Required work:
In the entries that follow, find the line containing "C2: 680nF (+9V, GND) -> 1uF (+9V, GND)" and the line containing "R15: 1.8k (n8, n14) -> 560 (n8, n14)", then retype exactly the lines from the first through the second, pictures excluded.

Entries shown:
BEGIN

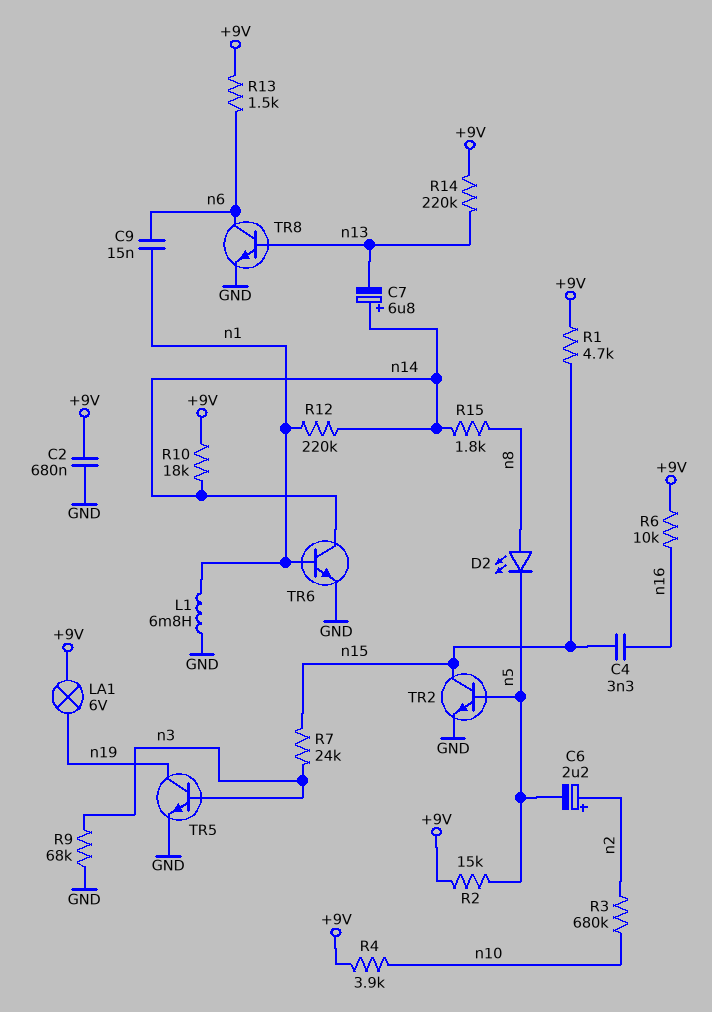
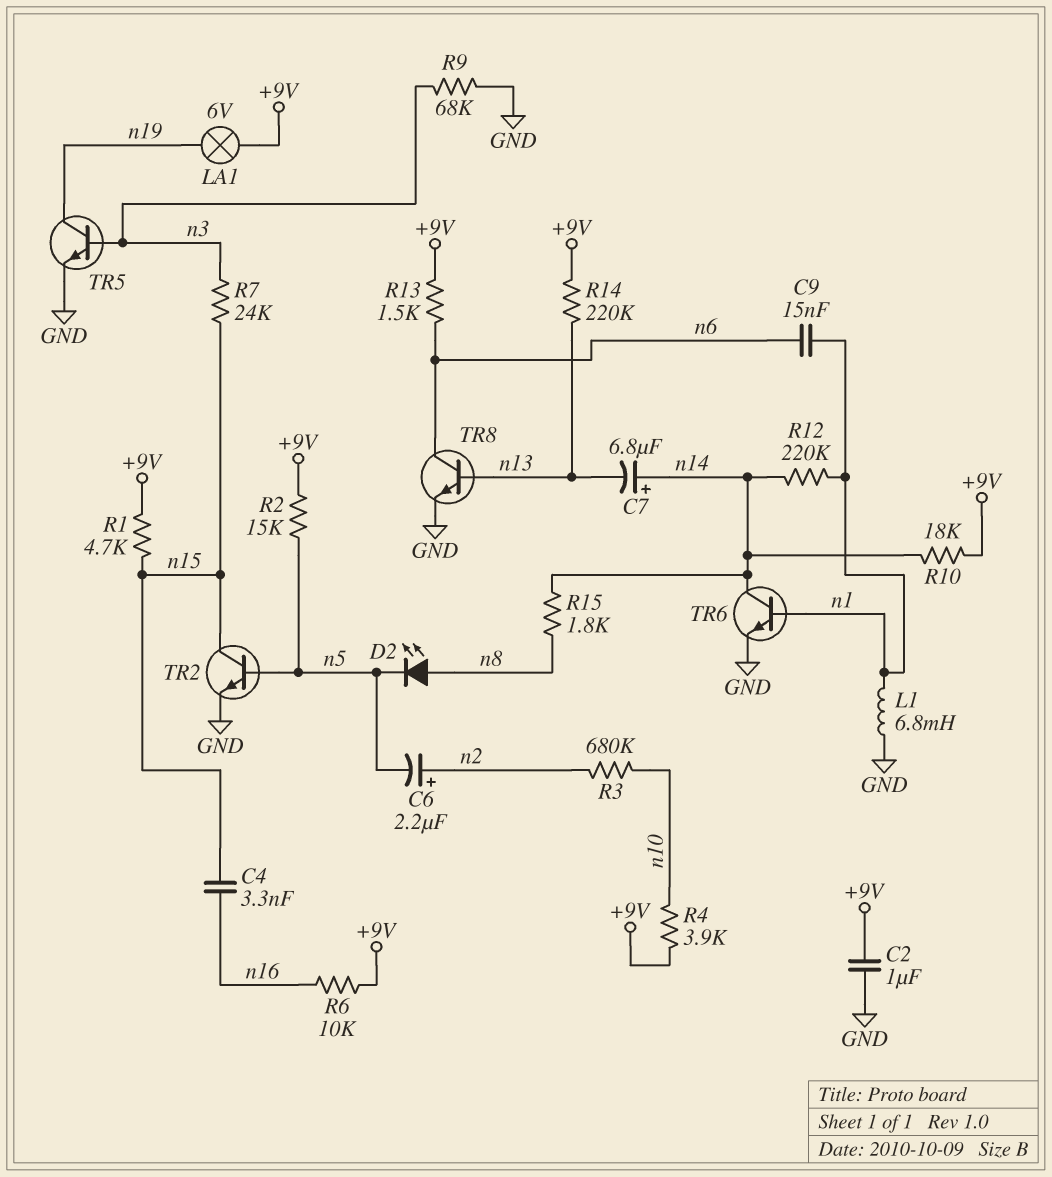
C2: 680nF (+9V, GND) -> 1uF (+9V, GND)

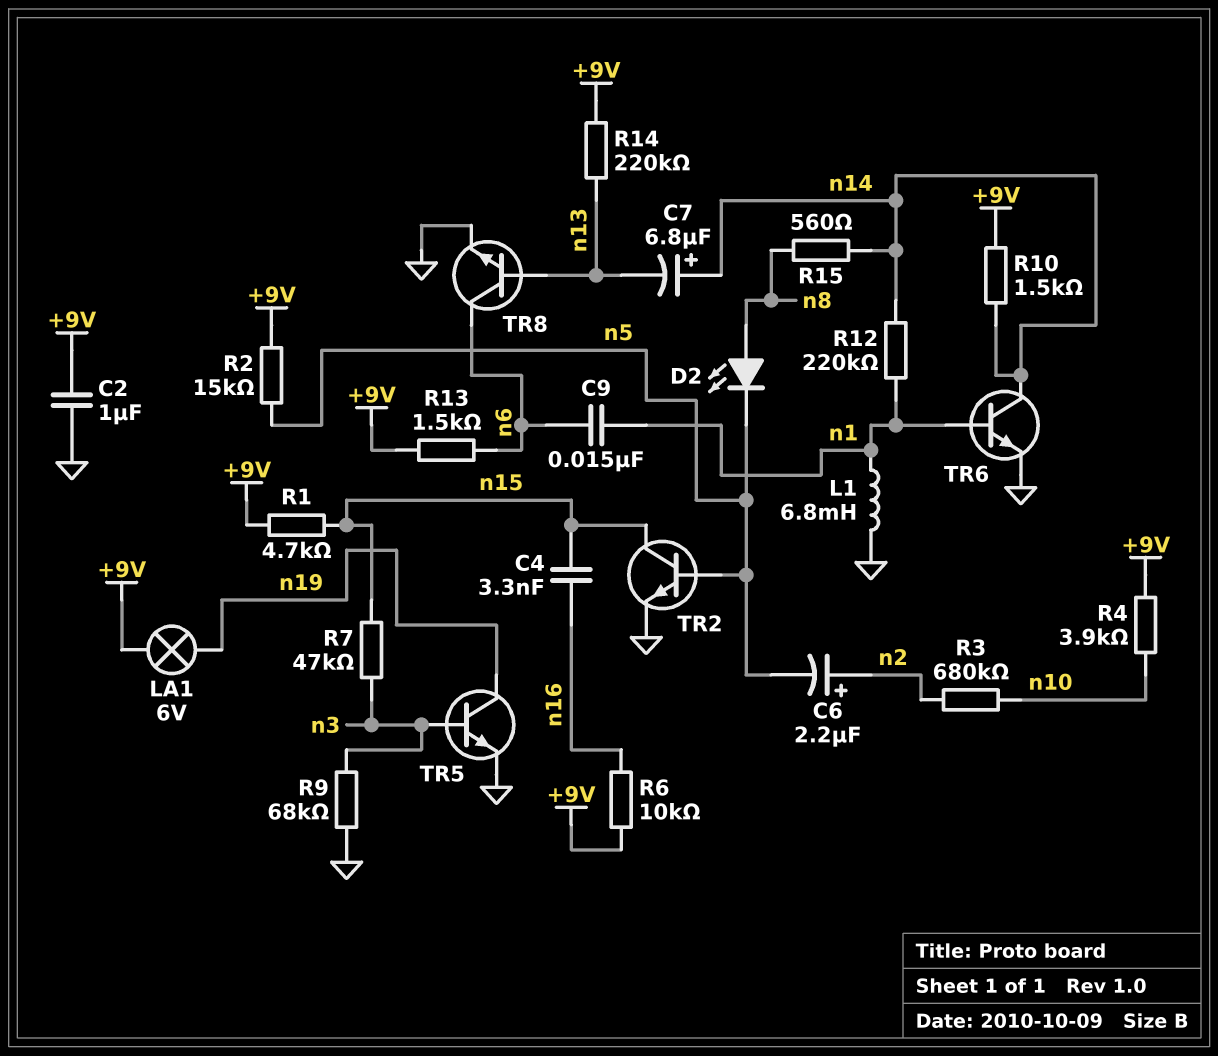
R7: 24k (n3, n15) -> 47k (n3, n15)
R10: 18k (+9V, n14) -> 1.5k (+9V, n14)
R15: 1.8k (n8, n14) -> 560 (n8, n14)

END
BEGIN

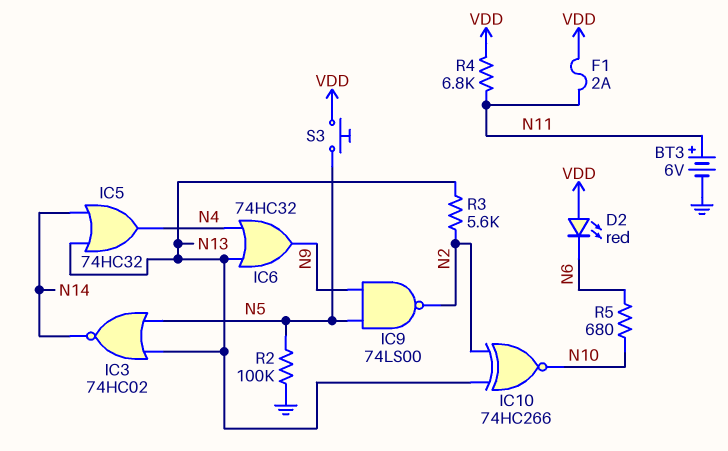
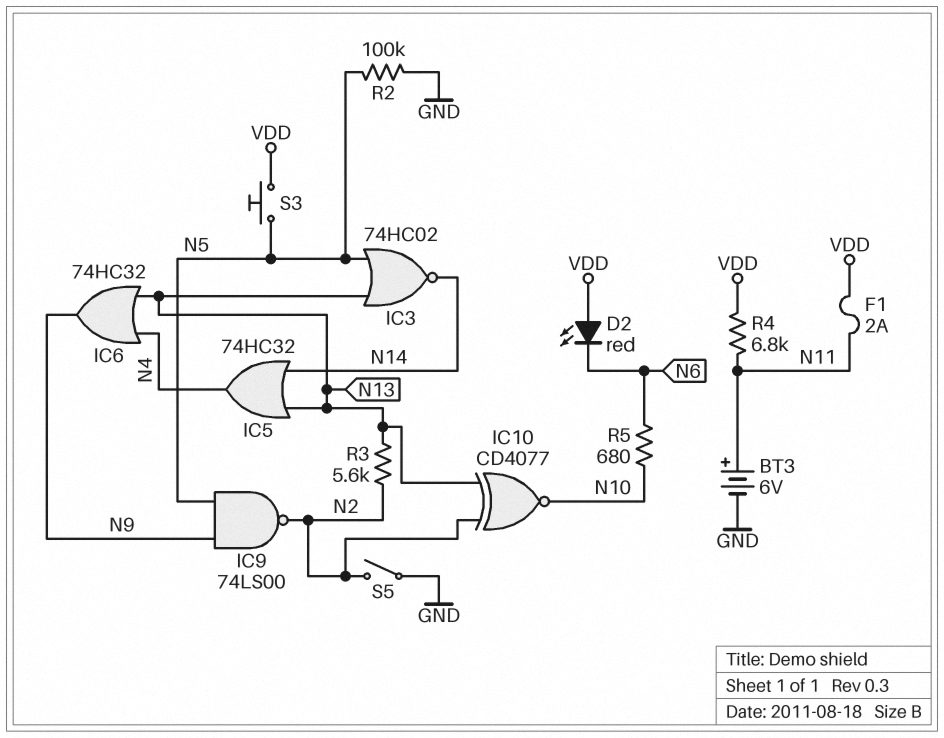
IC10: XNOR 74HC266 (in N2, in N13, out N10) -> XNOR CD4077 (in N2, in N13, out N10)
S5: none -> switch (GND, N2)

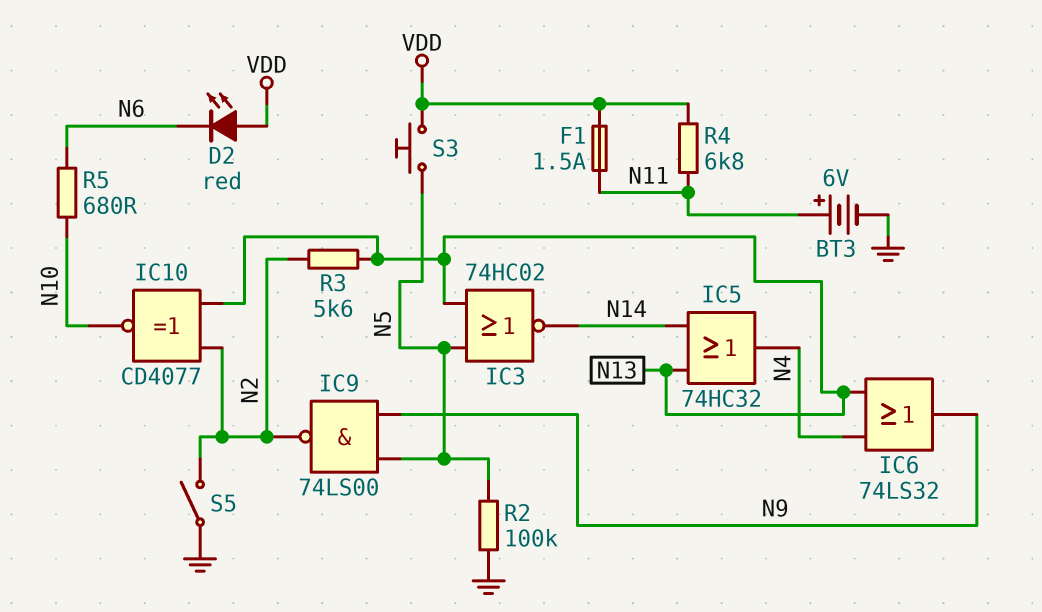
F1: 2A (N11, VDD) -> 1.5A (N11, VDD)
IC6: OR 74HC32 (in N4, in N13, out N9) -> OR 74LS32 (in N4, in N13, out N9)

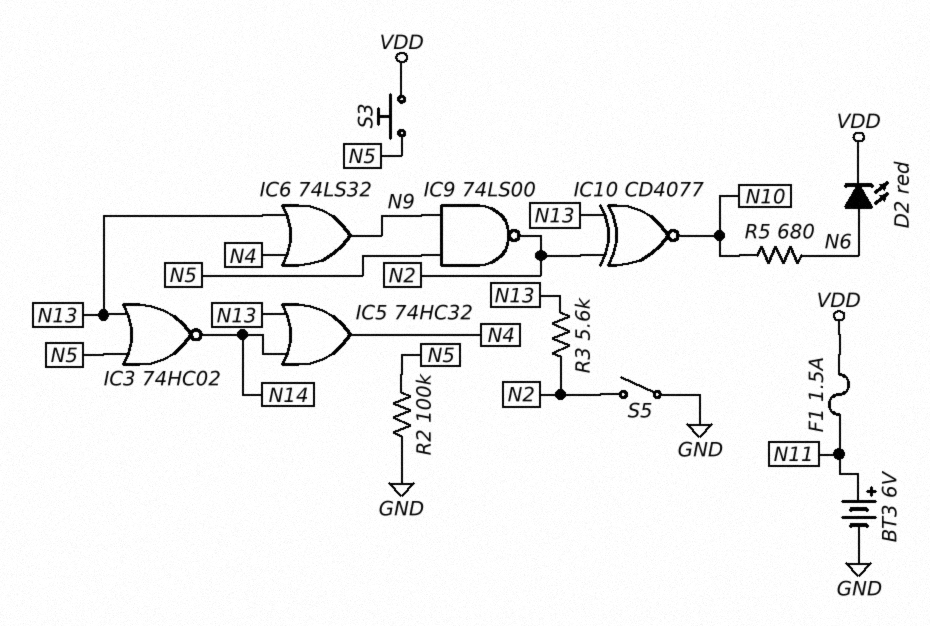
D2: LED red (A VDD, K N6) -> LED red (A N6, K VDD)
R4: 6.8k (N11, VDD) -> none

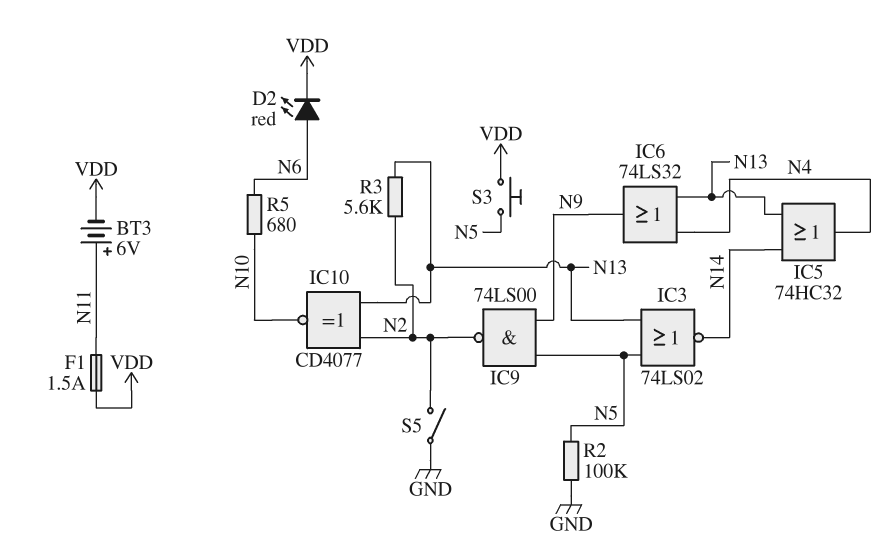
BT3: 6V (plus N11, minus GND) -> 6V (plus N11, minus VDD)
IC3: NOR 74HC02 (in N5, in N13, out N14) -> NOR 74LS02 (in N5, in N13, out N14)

END

Exercise answer:
C2: 680nF (+9V, GND) -> 1uF (+9V, GND)

R7: 24k (n3, n15) -> 47k (n3, n15)
R10: 18k (+9V, n14) -> 1.5k (+9V, n14)
R15: 1.8k (n8, n14) -> 560 (n8, n14)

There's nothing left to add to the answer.